#### [About this exercise]
Gather, from the listing beneath this task, every line holding the string "black".

#### [Input]
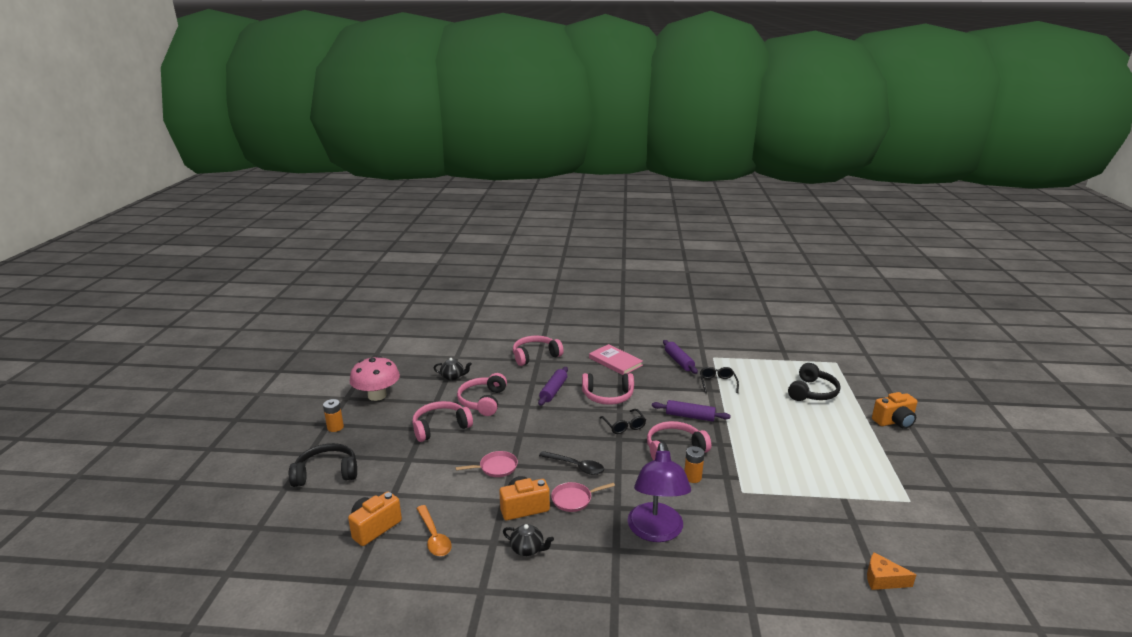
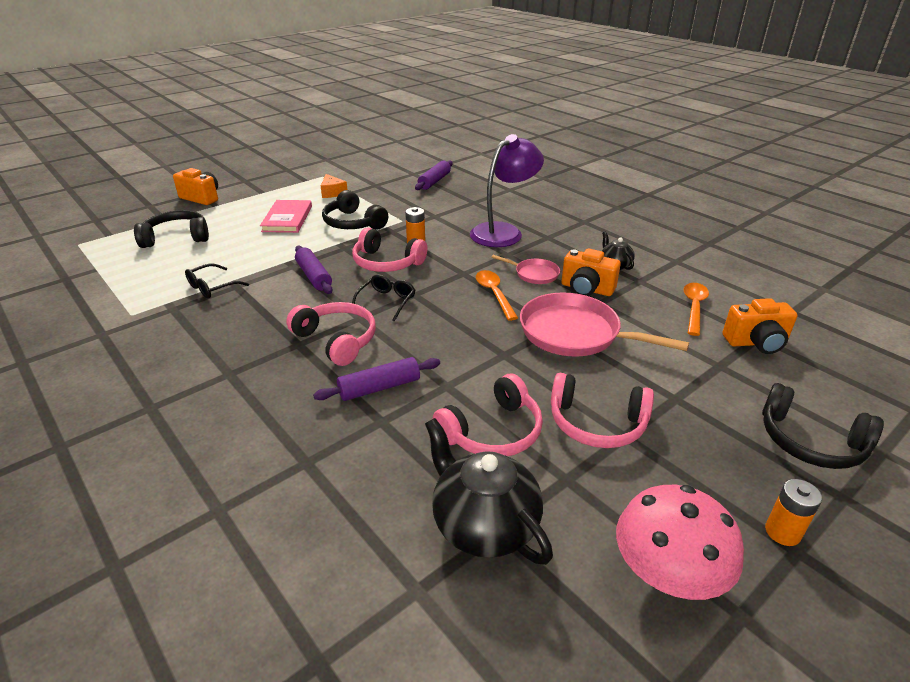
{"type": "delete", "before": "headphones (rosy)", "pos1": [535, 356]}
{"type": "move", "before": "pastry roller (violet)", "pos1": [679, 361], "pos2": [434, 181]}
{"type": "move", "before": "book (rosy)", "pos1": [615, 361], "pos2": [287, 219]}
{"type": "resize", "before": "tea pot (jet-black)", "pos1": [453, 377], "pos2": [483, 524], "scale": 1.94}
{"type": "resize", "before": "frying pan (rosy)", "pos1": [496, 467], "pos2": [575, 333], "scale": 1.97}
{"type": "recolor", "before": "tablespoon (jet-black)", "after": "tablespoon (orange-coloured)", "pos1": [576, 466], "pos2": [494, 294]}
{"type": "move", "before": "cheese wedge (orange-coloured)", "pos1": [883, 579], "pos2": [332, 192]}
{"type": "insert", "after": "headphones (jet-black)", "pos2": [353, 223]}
--
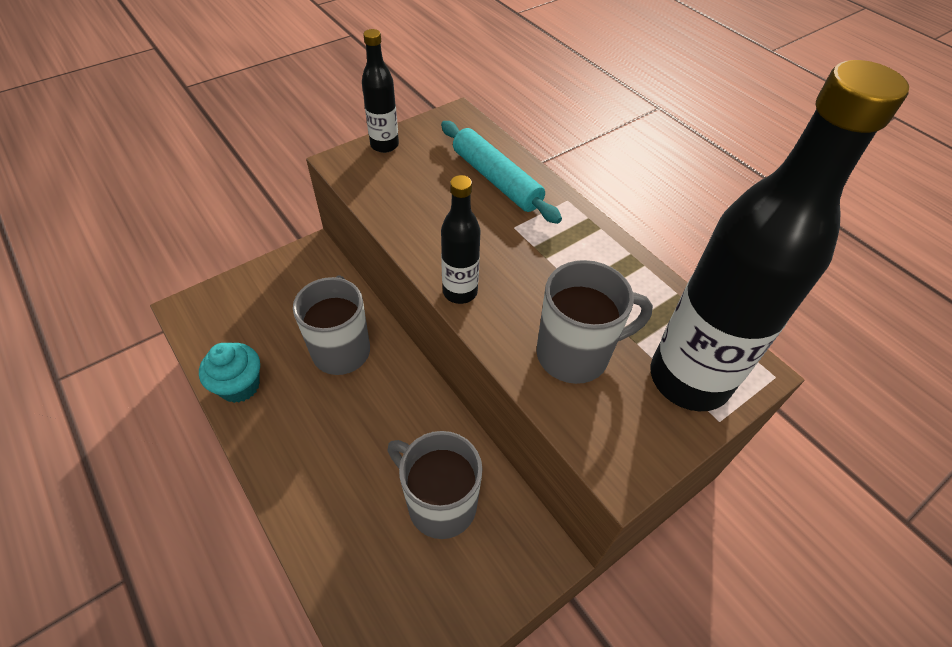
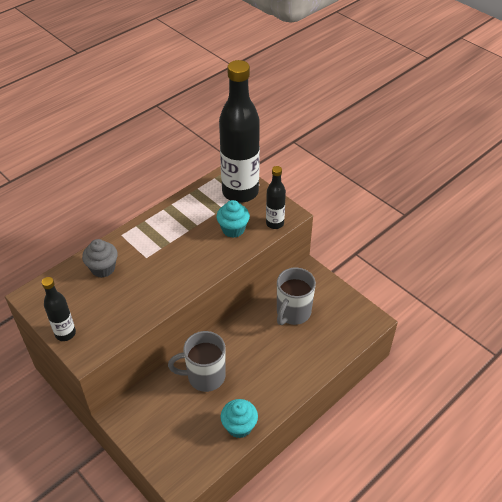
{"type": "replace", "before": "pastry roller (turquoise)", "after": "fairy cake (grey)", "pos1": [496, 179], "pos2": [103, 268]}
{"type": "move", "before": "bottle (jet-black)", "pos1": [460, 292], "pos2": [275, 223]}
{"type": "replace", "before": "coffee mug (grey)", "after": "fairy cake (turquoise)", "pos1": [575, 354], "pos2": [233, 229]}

#### [Answer space]
{"type": "resize", "before": "tea pot (jet-black)", "pos1": [453, 377], "pos2": [483, 524], "scale": 1.94}
{"type": "recolor", "before": "tablespoon (jet-black)", "after": "tablespoon (orange-coloured)", "pos1": [576, 466], "pos2": [494, 294]}
{"type": "insert", "after": "headphones (jet-black)", "pos2": [353, 223]}
{"type": "move", "before": "bottle (jet-black)", "pos1": [460, 292], "pos2": [275, 223]}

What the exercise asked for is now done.